(YOUR TASK) Could you retype, exactly and with no pictures, only the lines from the first line of the records below through the line that contains "The camera went 30 degrees left"?

(DATA LISTING)
*** Begin section ***

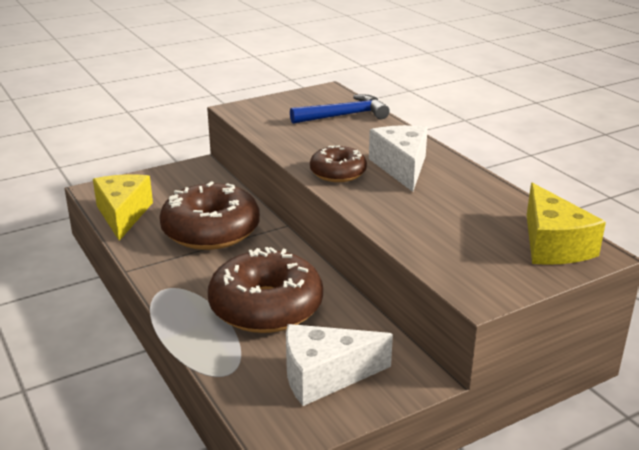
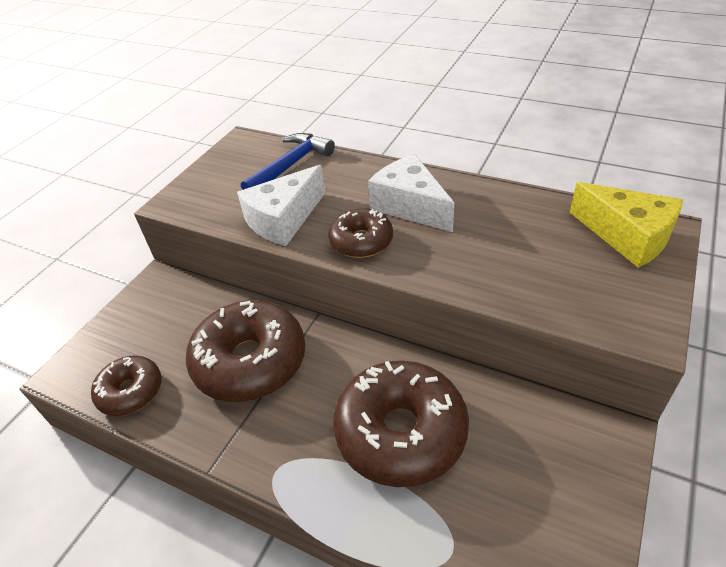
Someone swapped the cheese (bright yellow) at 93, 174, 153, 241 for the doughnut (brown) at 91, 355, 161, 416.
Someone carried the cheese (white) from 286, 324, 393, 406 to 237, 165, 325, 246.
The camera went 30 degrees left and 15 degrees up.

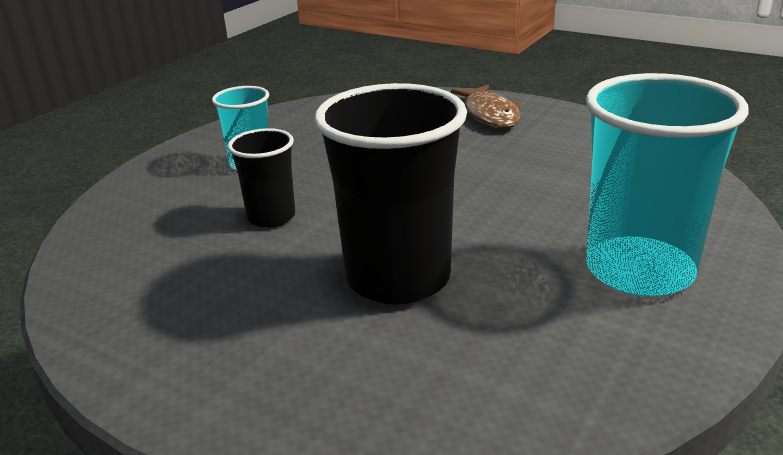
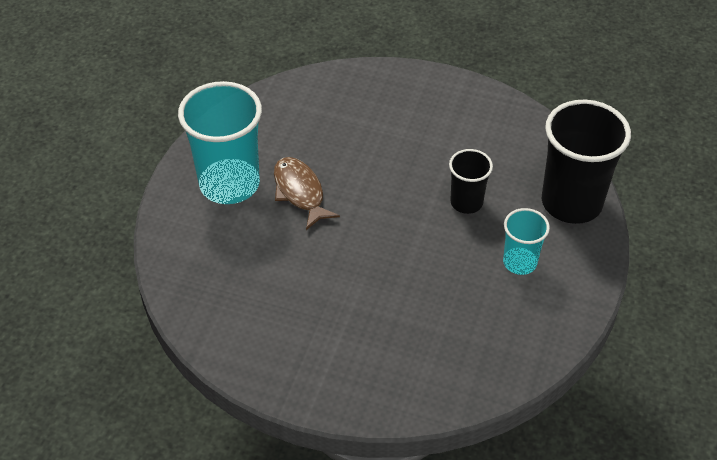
Someone carried the tumbler (black) from 314, 83, 467, 304 to 542, 100, 631, 224.
Someone carried the fish figure (brown) from 451, 85, 521, 128 to 274, 157, 340, 230.
The camera went 165 degrees right and 20 degrees up.

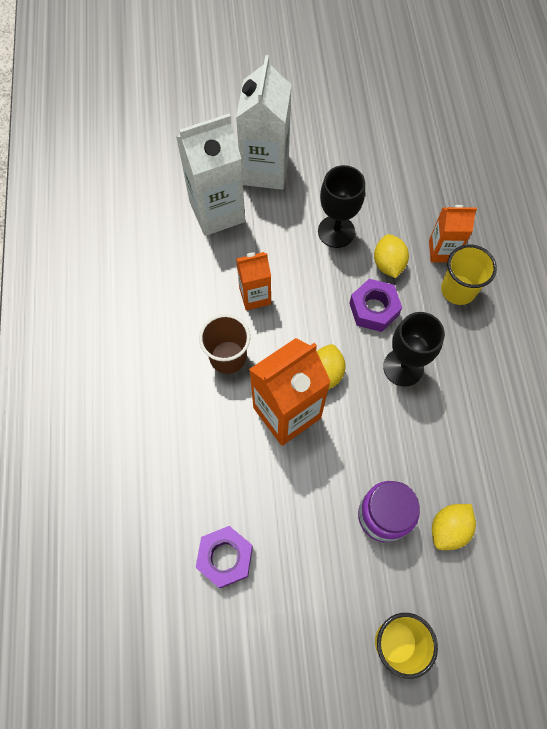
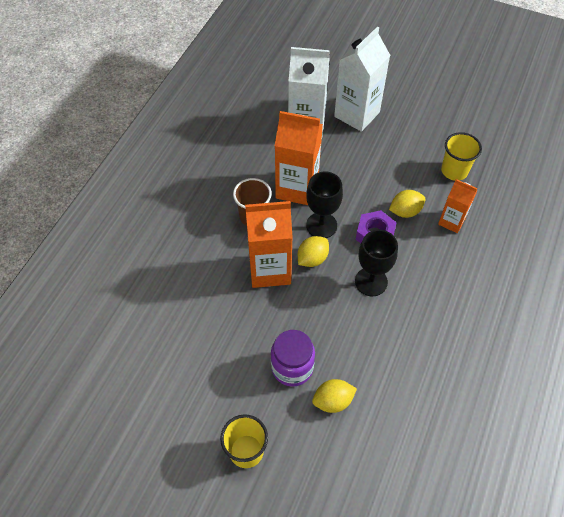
Someone took away the hex nut (violet) at 196, 526, 253, 588.
Someone scaled the juice carton (orange) at 236, 252, 271, 310 by 1.75.
Someone carried the goblet (black) from 318, 165, 365, 248 to 306, 171, 343, 238.
Someone rotated the lemon (bright yellow) at 374, 234, 409, 278 by 45 degrees clockwise.
Someone carried the tumbler (bright yellow) from 441, 244, 497, 305 to 441, 132, 482, 181.
The camera went 30 degrees right and 10 degrees down.

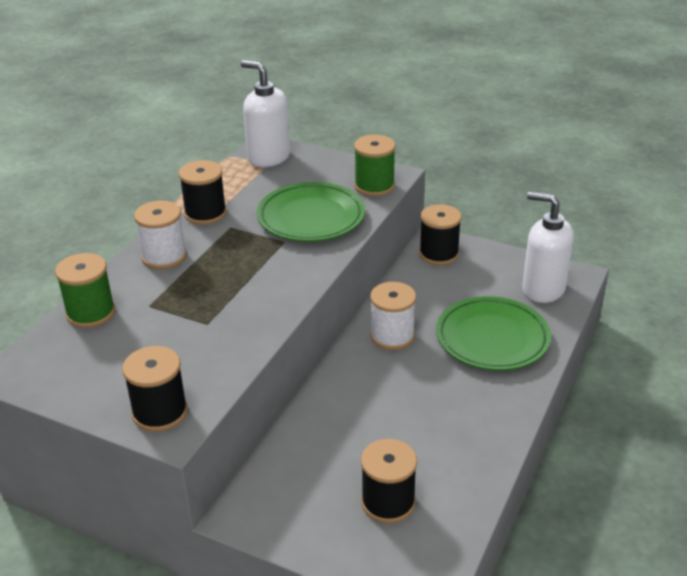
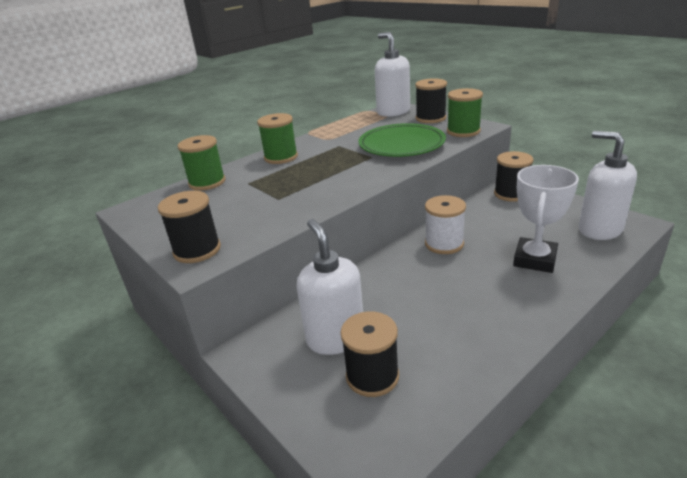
Someone repainted the bobbin (white) at 134, 200, 187, 270, which became the bobbin (green) at 257, 113, 298, 164.
Someone carried the bobbin (black) from 179, 160, 227, 225 to 415, 78, 447, 123.
Someone swapped the dinner plate (green) at 436, 296, 551, 371 for the award cup (white) at 513, 165, 579, 273.
Someone put down the pump bottle (white) at 297, 219, 363, 355.
The camera went 25 degrees right and 5 degrees down.

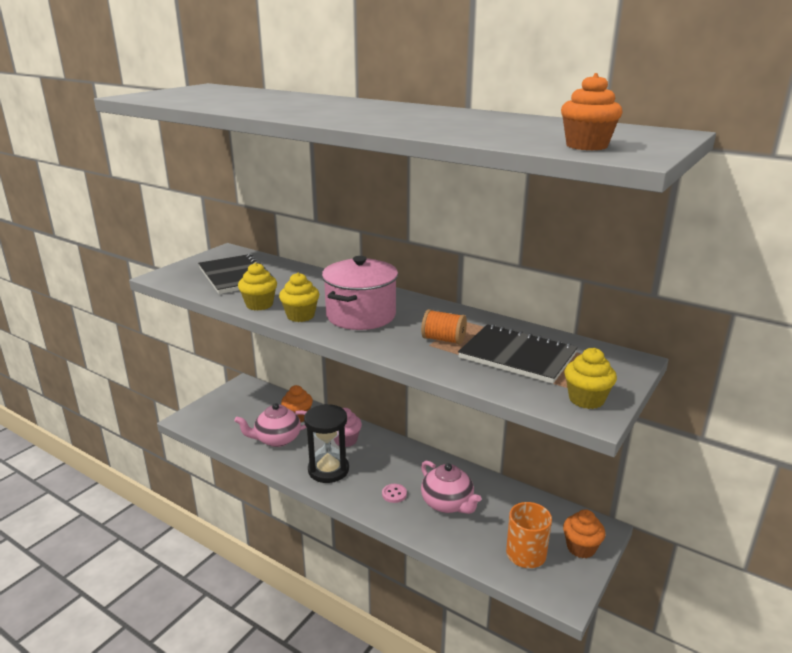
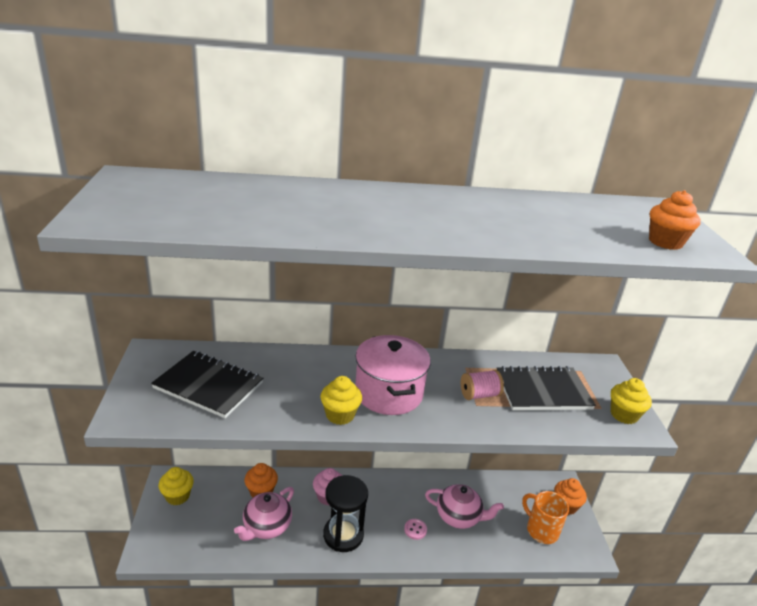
Someone carried the cupcake (bright yellow) from 238, 263, 277, 310 to 158, 467, 194, 505.
Someone repainted the bobbin (orange) at 421, 309, 467, 345, which became the bobbin (rosy) at 461, 370, 504, 400.
The camera went 40 degrees left and 5 degrees up.

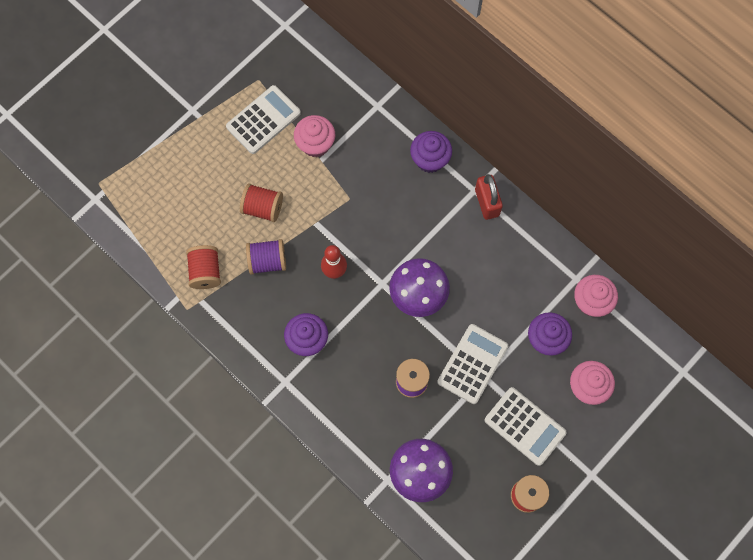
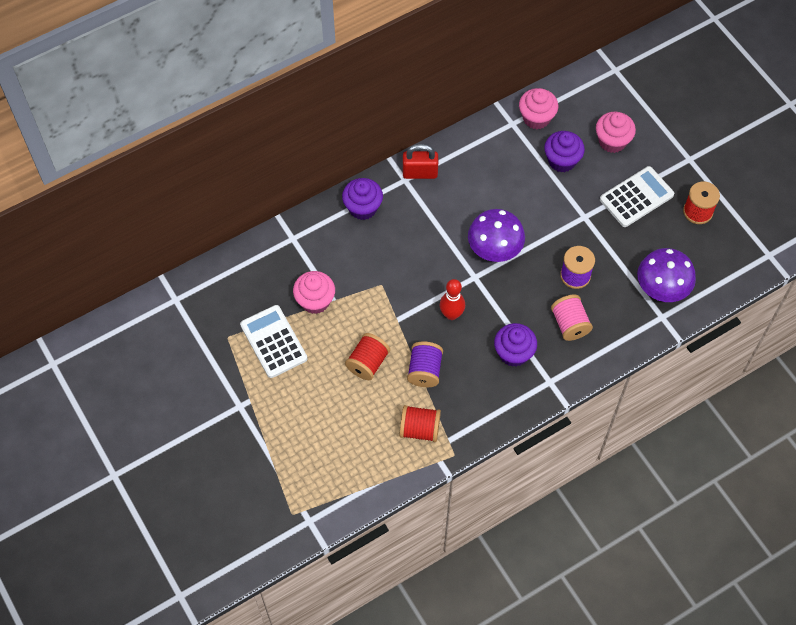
Someone took away the calculator (white) at 438, 324, 508, 404.
Someone put down the bobbin (rosy) at 551, 295, 593, 341.
The camera went 75 degrees left and 10 degrees down.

*** End section ***

(WRITTEN SOLUTION)
Someone swapped the cheese (bright yellow) at 93, 174, 153, 241 for the doughnut (brown) at 91, 355, 161, 416.
Someone carried the cheese (white) from 286, 324, 393, 406 to 237, 165, 325, 246.
The camera went 30 degrees left and 15 degrees up.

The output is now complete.